# WHAT YOU SHOULD DO
Select and reproduce each line of the listing below that bears the string "degrees".

# PROVIDED ENTRIES
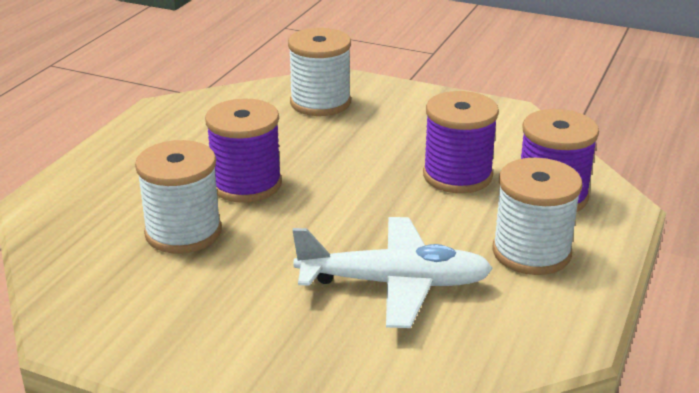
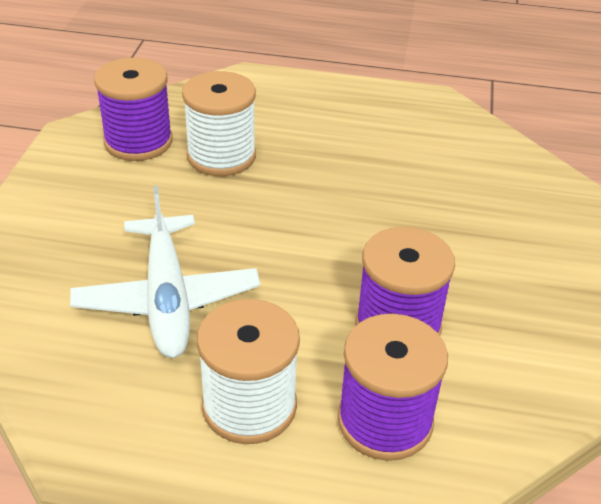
camera: 75 degrees right, 10 degrees up
(246, 184) = (314, 176): purple spool -> purple spool (138, 142)
(320, 103) = (511, 196): white spool -> none

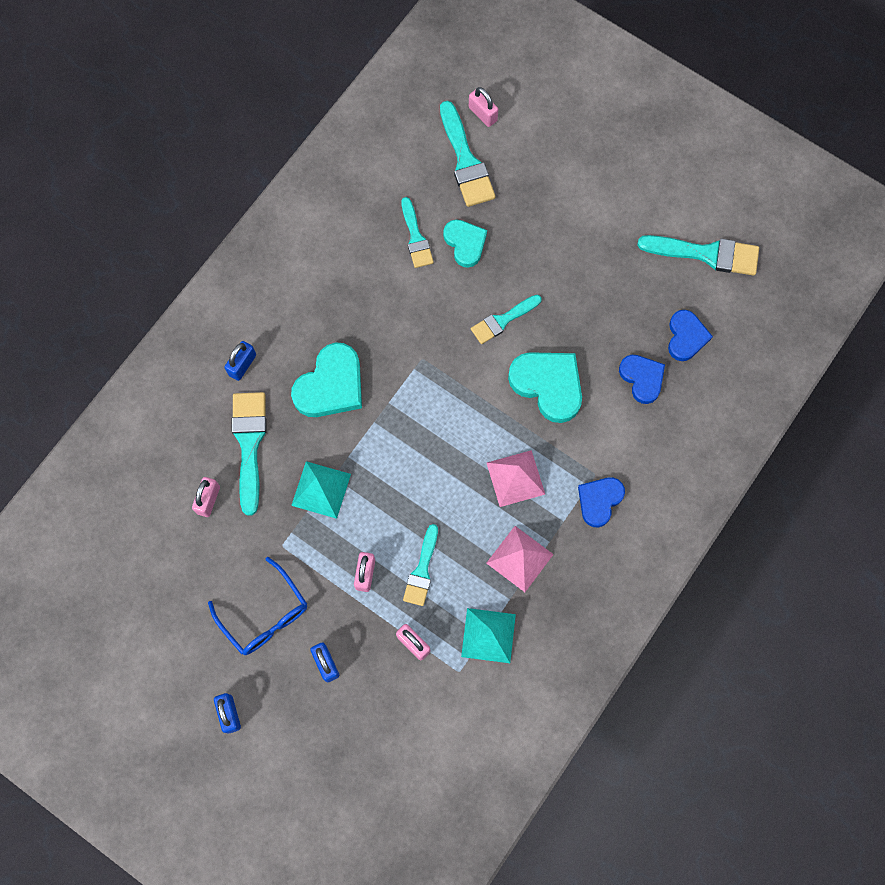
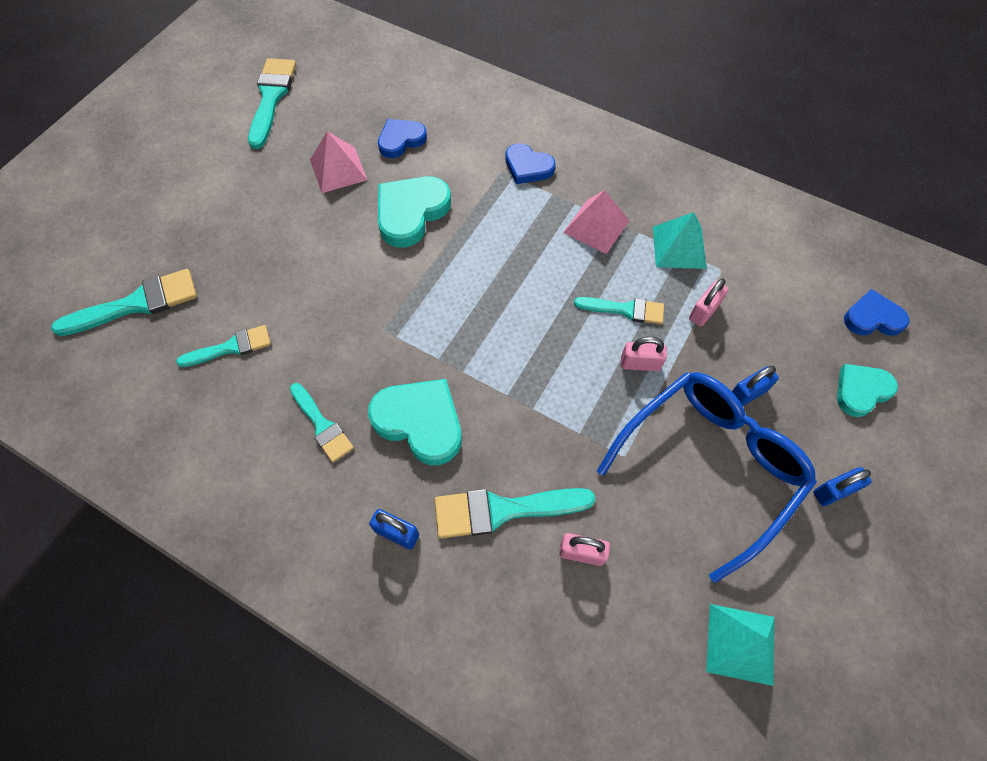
camera: 95 degrees left, 10 degrees down
(265, 615) = (710, 465): blue glasses -> blue glasses, size x1.65
(321, 489) = (550, 420): turquoise pyramid -> turquoise pyramid (741, 644)
(465, 243) = (243, 297): turquoise heart -> turquoise heart (861, 391)
(483, 114) = (77, 291): pink padlock -> none
(503, 320) = (338, 256): turquoise brush -> turquoise brush (322, 425)
(515, 478) = (513, 234): pink pyramid -> pink pyramid (338, 169)
(686, 337) = (357, 110): blue heart -> blue heart (872, 318)

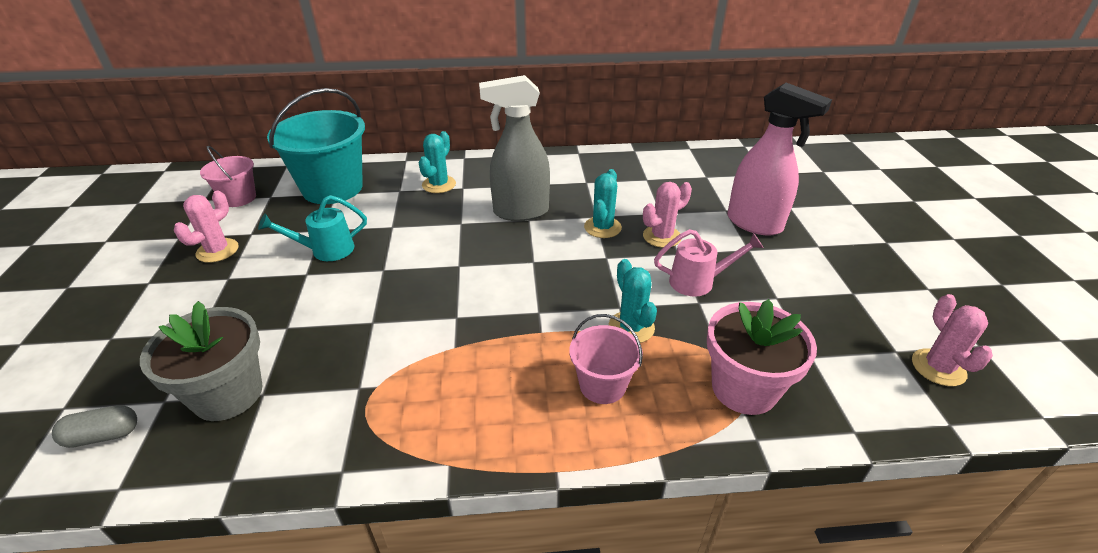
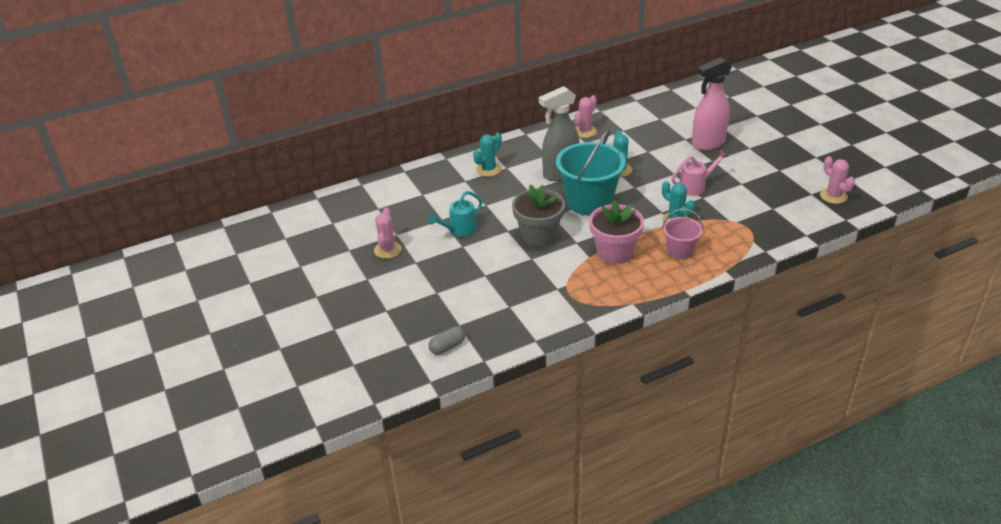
camera: 20 degrees left, 0 degrees up
(228, 394) = (491, 312): grey flower pot -> grey flower pot (539, 235)
(239, 198) = (357, 215): pink bucket -> none
(332, 188) = (416, 191): turquoise bucket -> turquoise bucket (589, 202)
(439, 184) = (488, 169): turquoise cactus -> turquoise cactus turned 45 degrees clockwise
(662, 236) = (658, 166): pink cactus -> pink cactus (585, 131)
(744, 388) = (748, 232): pink flower pot -> pink flower pot (614, 252)
(755, 224) = (707, 143): pink spray bottle -> pink spray bottle turned 135 degrees clockwise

# RESPONSE BELOW
camera: 75 degrees right, 10 degrees up
camera: 95 degrees left, 10 degrees down
camera: 20 degrees left, 0 degrees up
(439, 184) = (488, 169): turquoise cactus -> turquoise cactus turned 45 degrees clockwise
(755, 224) = (707, 143): pink spray bottle -> pink spray bottle turned 135 degrees clockwise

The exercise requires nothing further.